=== Aim of the exercise ===
The copy should hold exactly the lines below from the one that contains "(375, 390) = (248, 369): yellow" through the one that contains "(538, 449) = (380, 169): blue" and nothing else, so no pictures.

※ ※ ※

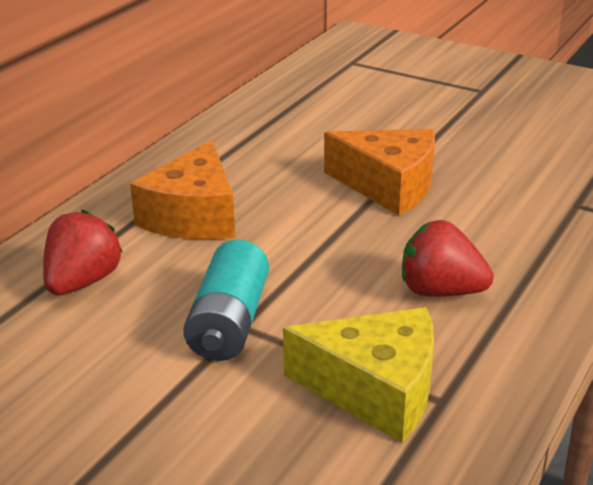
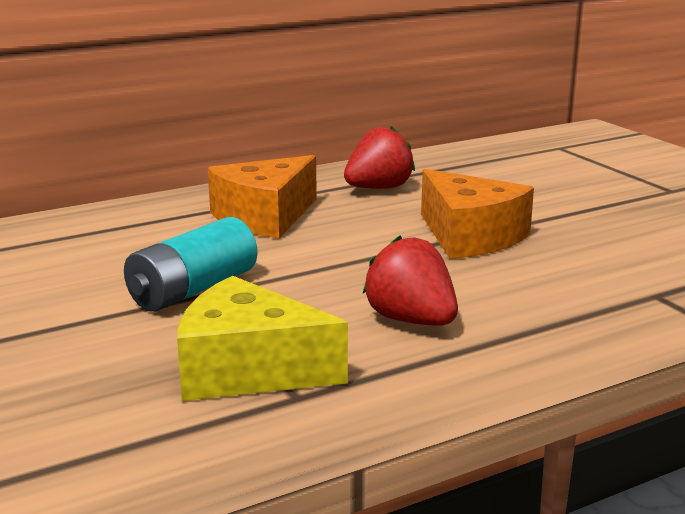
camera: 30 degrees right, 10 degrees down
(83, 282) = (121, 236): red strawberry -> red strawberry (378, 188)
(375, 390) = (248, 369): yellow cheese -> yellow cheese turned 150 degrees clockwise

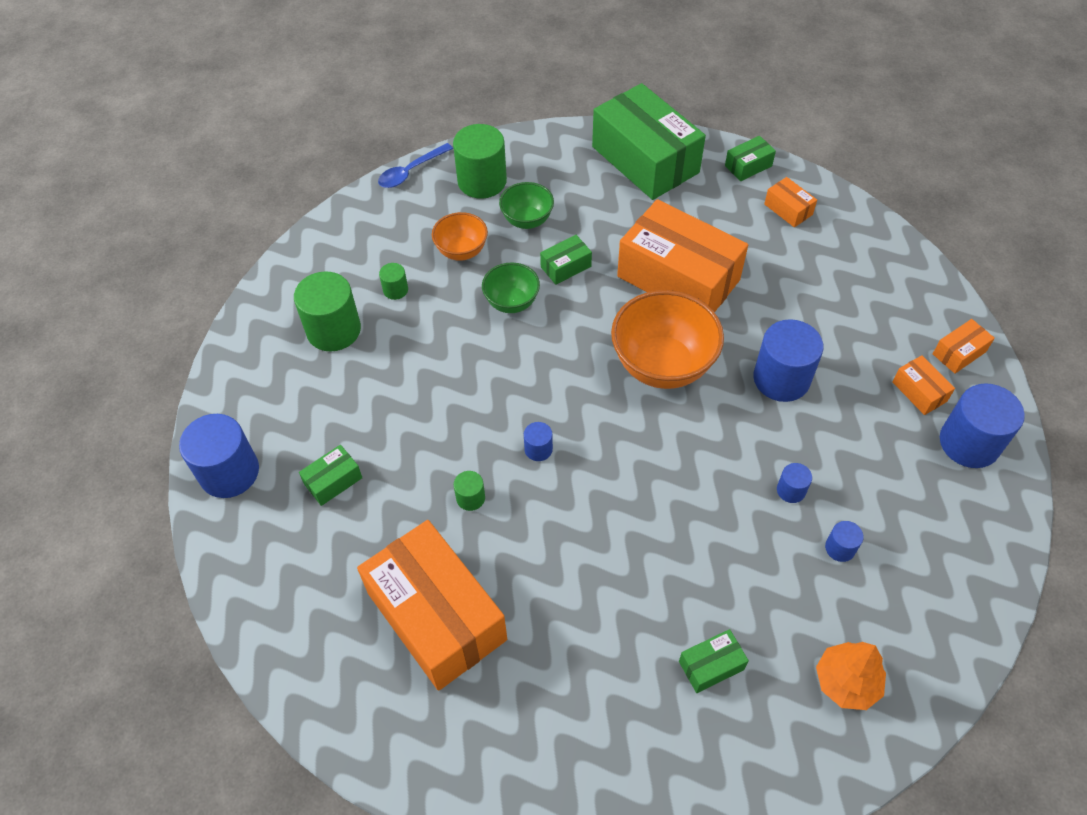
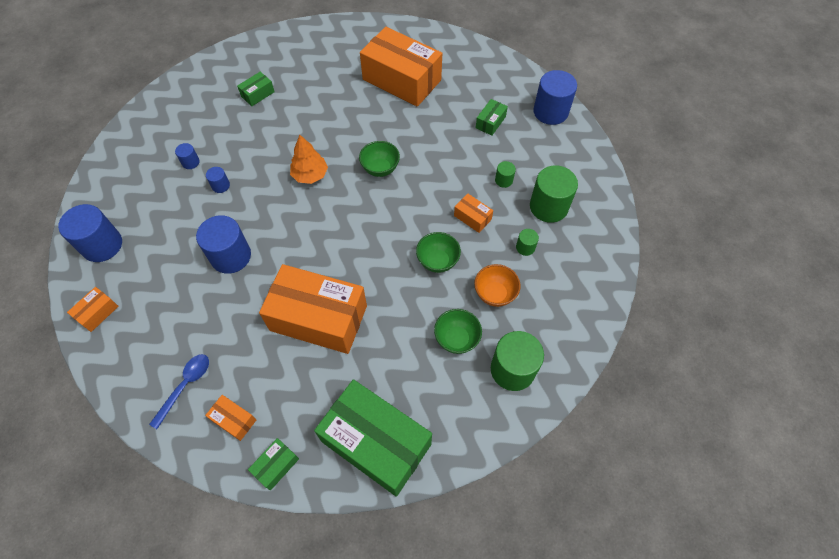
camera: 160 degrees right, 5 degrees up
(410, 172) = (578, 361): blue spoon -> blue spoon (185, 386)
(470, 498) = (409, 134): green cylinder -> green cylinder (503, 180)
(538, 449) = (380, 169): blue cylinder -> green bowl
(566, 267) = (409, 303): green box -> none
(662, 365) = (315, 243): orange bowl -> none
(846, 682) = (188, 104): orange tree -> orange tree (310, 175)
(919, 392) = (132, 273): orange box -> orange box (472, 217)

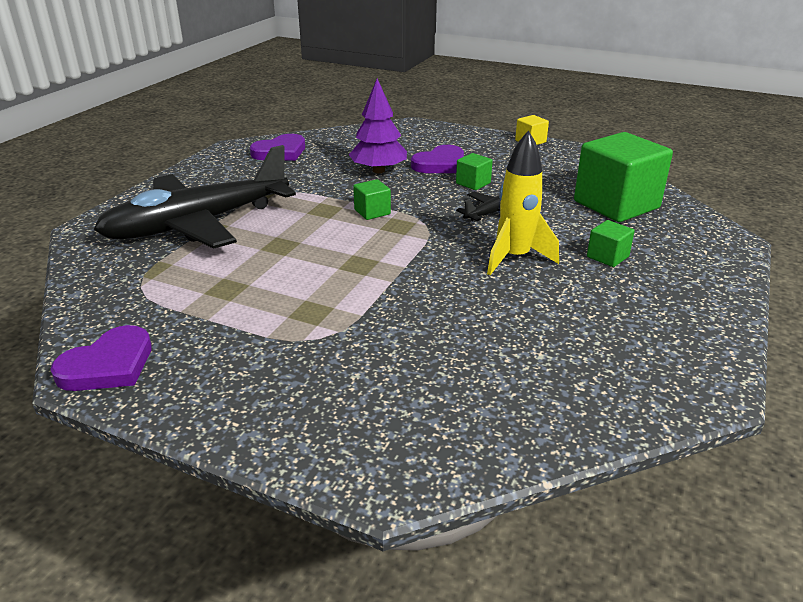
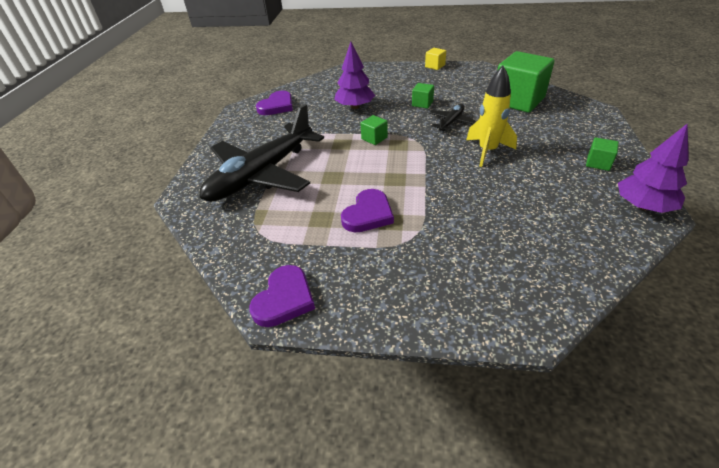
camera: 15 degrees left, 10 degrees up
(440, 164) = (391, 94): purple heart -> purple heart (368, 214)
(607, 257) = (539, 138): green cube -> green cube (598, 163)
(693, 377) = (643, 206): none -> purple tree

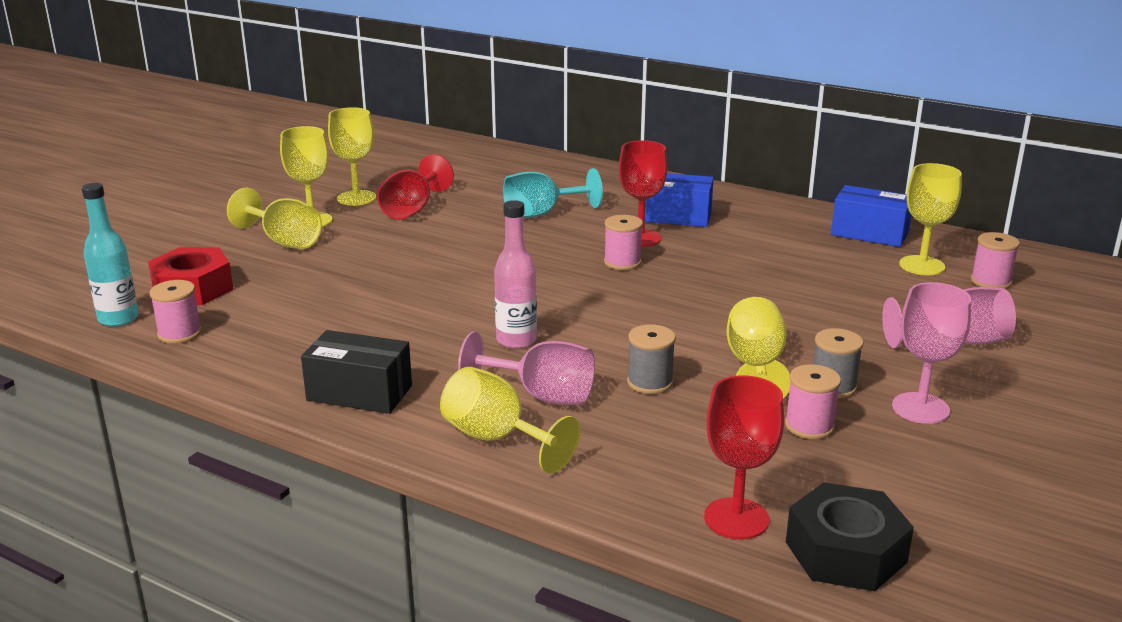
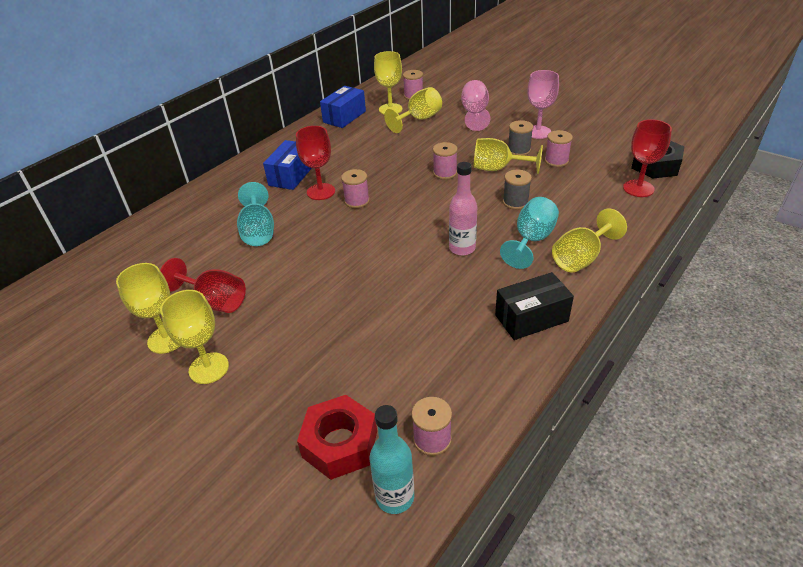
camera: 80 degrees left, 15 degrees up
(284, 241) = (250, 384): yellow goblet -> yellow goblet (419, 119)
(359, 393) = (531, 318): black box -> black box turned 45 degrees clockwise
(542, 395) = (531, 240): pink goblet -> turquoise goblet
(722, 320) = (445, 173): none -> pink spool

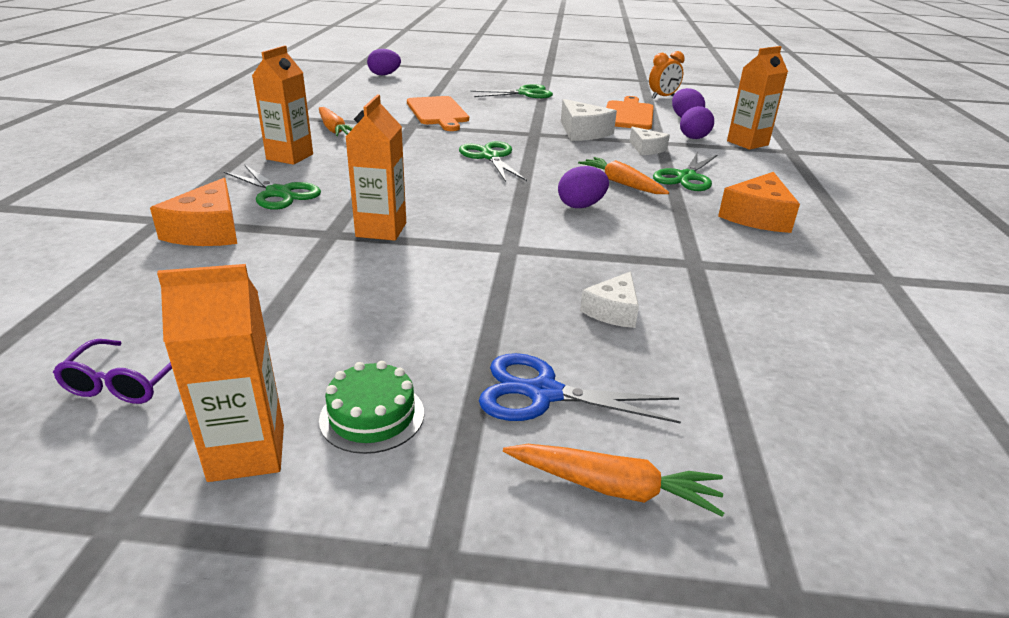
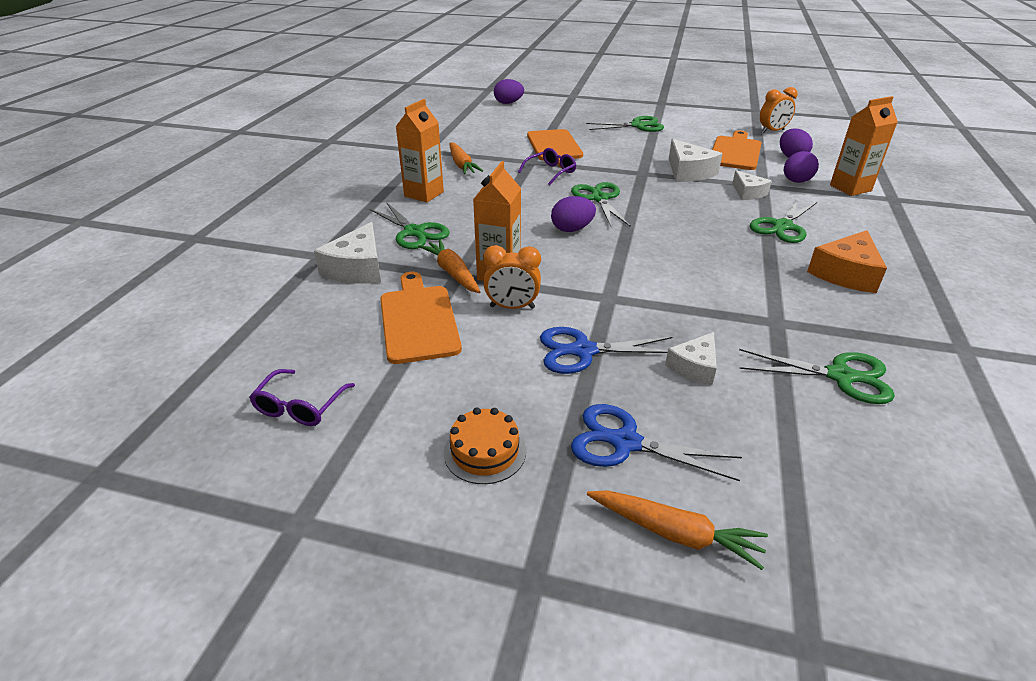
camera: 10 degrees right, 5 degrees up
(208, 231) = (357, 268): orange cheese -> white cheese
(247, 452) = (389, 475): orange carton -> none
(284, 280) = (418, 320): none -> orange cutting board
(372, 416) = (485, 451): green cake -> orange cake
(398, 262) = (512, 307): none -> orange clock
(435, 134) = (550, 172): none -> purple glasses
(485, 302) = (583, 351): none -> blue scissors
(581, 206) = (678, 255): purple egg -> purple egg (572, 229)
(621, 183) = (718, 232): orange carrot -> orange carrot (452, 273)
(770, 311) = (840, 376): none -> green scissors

※ ※ ※

=== Solution to this task ===
(375, 390) = (248, 369): yellow cheese -> yellow cheese turned 150 degrees clockwise

camera: 160 degrees right, 5 degrees up
(410, 172) = (578, 361): blue spoon -> blue spoon (185, 386)
(470, 498) = (409, 134): green cylinder -> green cylinder (503, 180)
(538, 449) = (380, 169): blue cylinder -> green bowl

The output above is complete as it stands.